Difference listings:

※

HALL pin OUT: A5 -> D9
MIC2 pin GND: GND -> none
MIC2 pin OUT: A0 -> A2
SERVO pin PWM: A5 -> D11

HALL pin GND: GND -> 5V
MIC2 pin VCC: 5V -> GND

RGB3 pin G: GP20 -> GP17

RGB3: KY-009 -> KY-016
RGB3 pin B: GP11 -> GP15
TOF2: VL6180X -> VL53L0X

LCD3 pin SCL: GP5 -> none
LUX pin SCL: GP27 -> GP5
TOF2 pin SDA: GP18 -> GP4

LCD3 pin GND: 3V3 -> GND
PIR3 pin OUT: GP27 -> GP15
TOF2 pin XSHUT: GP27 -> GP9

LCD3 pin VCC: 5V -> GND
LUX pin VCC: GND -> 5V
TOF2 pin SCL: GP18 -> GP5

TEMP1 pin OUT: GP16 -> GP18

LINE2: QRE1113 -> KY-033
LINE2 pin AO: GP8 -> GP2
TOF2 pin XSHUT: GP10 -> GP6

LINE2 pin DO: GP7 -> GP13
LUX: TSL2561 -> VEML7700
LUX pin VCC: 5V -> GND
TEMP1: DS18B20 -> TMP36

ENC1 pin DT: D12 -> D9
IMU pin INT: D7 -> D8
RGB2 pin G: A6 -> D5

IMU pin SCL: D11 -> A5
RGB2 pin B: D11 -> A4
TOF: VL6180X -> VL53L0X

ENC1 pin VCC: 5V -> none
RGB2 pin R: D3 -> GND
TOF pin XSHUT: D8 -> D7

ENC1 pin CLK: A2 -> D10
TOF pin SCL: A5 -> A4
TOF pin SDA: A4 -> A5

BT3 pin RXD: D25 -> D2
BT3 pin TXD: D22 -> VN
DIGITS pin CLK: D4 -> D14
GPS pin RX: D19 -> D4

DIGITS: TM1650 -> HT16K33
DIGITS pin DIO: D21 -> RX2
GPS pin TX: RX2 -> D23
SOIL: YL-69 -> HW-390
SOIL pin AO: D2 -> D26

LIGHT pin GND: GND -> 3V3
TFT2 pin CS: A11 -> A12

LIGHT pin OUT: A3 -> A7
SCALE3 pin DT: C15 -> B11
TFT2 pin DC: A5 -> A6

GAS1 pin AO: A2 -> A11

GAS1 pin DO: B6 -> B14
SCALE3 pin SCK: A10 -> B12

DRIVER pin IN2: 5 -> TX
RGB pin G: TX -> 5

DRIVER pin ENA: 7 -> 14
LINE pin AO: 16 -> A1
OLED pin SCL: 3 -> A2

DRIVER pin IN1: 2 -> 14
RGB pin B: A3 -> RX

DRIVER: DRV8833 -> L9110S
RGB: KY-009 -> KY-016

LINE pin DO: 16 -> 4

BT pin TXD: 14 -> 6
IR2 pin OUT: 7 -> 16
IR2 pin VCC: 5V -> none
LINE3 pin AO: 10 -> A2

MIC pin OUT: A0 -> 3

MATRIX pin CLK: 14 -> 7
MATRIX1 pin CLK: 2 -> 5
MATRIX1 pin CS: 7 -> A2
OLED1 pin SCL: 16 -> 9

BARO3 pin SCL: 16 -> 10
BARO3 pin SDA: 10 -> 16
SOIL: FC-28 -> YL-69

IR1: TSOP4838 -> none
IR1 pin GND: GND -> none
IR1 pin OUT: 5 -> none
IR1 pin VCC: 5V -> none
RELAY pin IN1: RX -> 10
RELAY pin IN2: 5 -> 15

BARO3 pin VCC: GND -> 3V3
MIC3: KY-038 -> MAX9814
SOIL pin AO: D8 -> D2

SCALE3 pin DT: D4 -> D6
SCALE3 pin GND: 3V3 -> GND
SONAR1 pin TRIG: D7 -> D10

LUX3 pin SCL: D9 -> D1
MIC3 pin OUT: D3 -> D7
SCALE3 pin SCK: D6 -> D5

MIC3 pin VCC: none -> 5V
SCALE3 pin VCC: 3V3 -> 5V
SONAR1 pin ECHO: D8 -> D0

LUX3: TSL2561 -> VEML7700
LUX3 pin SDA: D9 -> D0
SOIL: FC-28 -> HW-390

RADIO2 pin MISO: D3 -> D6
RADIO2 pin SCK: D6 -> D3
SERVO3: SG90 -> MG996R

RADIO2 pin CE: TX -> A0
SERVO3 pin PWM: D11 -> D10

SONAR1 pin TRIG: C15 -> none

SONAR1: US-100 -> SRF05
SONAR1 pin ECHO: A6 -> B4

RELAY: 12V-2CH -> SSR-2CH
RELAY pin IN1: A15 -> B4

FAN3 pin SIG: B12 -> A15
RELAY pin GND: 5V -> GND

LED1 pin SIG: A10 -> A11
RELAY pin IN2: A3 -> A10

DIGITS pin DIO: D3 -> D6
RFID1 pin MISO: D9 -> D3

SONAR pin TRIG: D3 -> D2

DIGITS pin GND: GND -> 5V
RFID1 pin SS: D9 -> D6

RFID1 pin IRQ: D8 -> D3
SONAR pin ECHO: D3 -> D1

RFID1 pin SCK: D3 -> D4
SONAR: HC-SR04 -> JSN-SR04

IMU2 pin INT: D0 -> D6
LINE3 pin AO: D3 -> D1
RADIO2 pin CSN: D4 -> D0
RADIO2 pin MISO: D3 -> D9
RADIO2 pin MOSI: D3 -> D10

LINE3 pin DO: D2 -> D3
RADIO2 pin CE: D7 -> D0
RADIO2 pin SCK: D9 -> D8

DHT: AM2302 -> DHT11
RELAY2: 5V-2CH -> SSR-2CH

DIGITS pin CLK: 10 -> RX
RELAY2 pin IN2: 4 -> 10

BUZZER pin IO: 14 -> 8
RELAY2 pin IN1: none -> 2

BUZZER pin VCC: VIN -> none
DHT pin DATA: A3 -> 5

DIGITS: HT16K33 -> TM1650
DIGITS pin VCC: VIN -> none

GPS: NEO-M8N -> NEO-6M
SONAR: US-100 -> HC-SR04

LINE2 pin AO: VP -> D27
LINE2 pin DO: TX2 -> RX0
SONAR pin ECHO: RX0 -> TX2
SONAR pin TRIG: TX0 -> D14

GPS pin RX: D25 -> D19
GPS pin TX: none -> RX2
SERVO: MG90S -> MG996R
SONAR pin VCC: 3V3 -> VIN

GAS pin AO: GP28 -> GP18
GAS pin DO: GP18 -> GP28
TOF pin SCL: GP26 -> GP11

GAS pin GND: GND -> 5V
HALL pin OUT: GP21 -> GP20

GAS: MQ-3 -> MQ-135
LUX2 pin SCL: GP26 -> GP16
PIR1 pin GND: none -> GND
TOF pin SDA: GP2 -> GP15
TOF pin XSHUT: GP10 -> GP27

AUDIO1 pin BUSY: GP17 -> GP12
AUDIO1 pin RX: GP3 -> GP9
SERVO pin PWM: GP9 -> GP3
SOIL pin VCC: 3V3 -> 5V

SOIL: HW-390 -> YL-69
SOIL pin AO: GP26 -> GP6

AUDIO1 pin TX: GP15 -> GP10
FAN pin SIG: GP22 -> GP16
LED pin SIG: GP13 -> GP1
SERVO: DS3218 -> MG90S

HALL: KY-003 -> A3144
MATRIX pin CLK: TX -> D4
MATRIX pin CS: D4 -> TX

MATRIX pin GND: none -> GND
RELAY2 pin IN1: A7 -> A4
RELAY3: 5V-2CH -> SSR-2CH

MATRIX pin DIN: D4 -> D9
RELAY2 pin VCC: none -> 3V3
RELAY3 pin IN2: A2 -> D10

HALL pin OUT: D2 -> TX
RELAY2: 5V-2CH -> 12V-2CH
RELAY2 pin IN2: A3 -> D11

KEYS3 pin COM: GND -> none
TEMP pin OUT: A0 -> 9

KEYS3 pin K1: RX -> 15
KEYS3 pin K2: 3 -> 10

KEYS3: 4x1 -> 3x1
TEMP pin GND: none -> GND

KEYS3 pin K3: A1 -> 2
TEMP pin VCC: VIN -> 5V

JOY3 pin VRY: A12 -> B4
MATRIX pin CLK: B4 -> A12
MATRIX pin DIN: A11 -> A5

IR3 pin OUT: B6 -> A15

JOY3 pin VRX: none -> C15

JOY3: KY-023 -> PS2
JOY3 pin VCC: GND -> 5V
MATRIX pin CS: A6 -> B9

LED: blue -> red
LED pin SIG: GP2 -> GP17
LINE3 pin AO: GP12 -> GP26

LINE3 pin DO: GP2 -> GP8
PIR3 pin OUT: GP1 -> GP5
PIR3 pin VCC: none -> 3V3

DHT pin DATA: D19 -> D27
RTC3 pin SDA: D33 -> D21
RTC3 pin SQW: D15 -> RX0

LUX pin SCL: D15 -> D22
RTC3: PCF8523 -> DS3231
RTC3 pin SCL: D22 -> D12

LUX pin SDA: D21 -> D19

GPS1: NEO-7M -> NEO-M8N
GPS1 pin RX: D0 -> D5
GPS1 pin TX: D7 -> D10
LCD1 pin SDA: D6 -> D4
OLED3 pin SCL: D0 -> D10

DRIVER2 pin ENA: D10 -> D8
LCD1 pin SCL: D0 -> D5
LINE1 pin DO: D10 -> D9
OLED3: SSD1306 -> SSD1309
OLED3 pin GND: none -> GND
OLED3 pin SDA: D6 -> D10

※

Task prompt: Output, please, only the lines running from the start of the entries through the line that contains "TOF2: VL6180X -> VL53L0X", including both of those lines.

Expected output:
HALL pin OUT: A5 -> D9
MIC2 pin GND: GND -> none
MIC2 pin OUT: A0 -> A2
SERVO pin PWM: A5 -> D11

HALL pin GND: GND -> 5V
MIC2 pin VCC: 5V -> GND

RGB3 pin G: GP20 -> GP17

RGB3: KY-009 -> KY-016
RGB3 pin B: GP11 -> GP15
TOF2: VL6180X -> VL53L0X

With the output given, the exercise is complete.